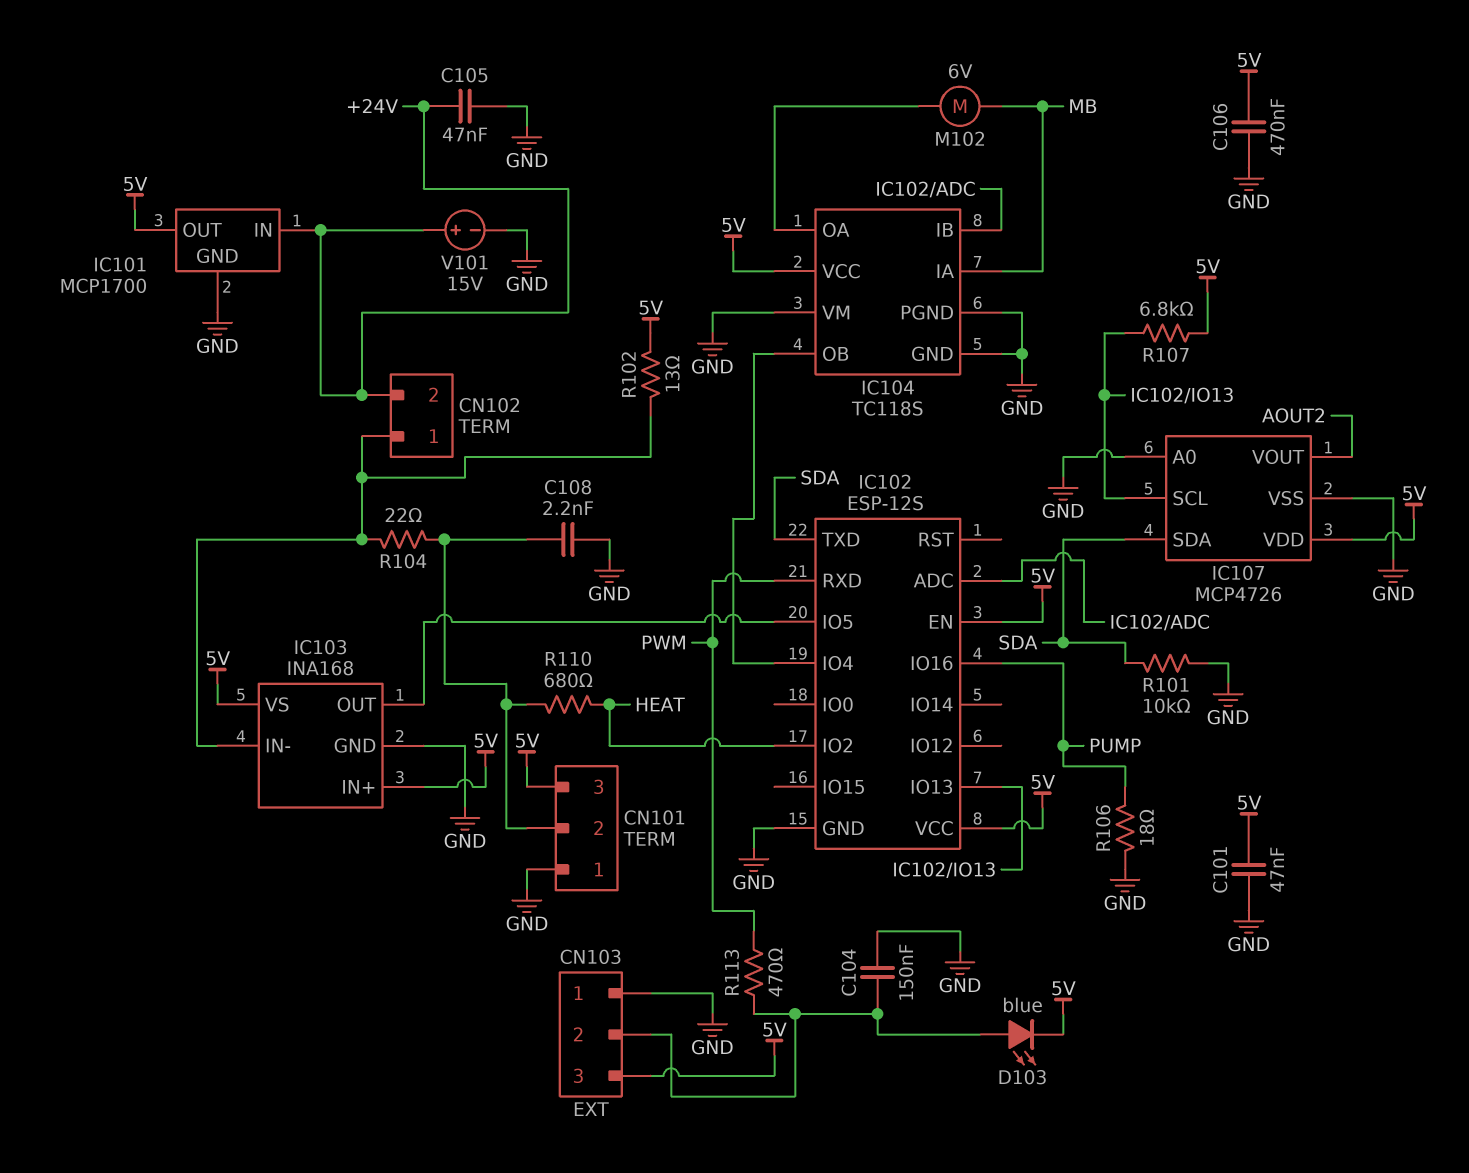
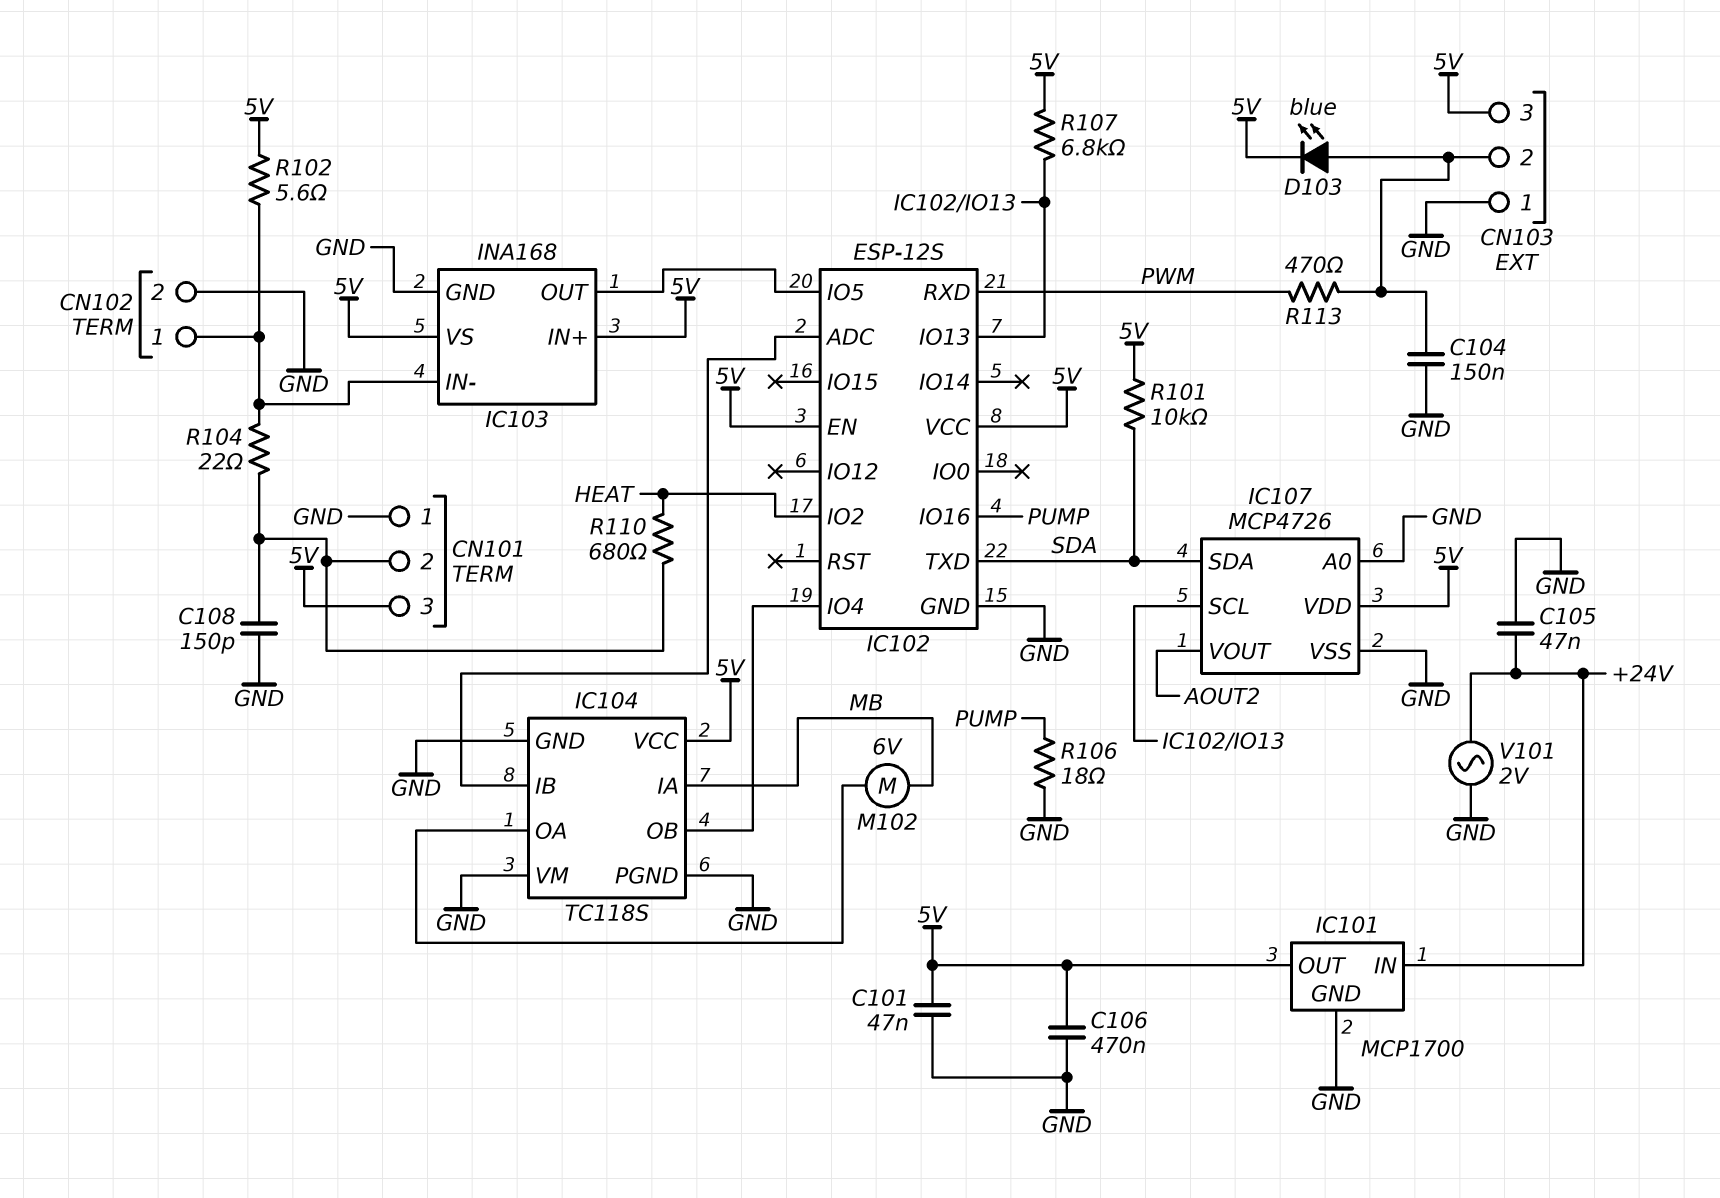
C108: 2.2nF (CN101/2, GND) -> 150pF (CN101/2, GND)
CN102 pin 2: +24V -> GND
R101: 10k (GND, SDA) -> 10k (5V, SDA)
R102: 13 (5V, CN102/1) -> 5.6 (5V, CN102/1)
V101: 15V (plus +24V, minus GND) -> AC 2V (+24V, GND)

■ ■ ■ ■ ■

Each line above should be output exactly, apart from the pictures.

C108: 2.2nF (CN101/2, GND) -> 150pF (CN101/2, GND)
CN102 pin 2: +24V -> GND
R101: 10k (GND, SDA) -> 10k (5V, SDA)
R102: 13 (5V, CN102/1) -> 5.6 (5V, CN102/1)
V101: 15V (plus +24V, minus GND) -> AC 2V (+24V, GND)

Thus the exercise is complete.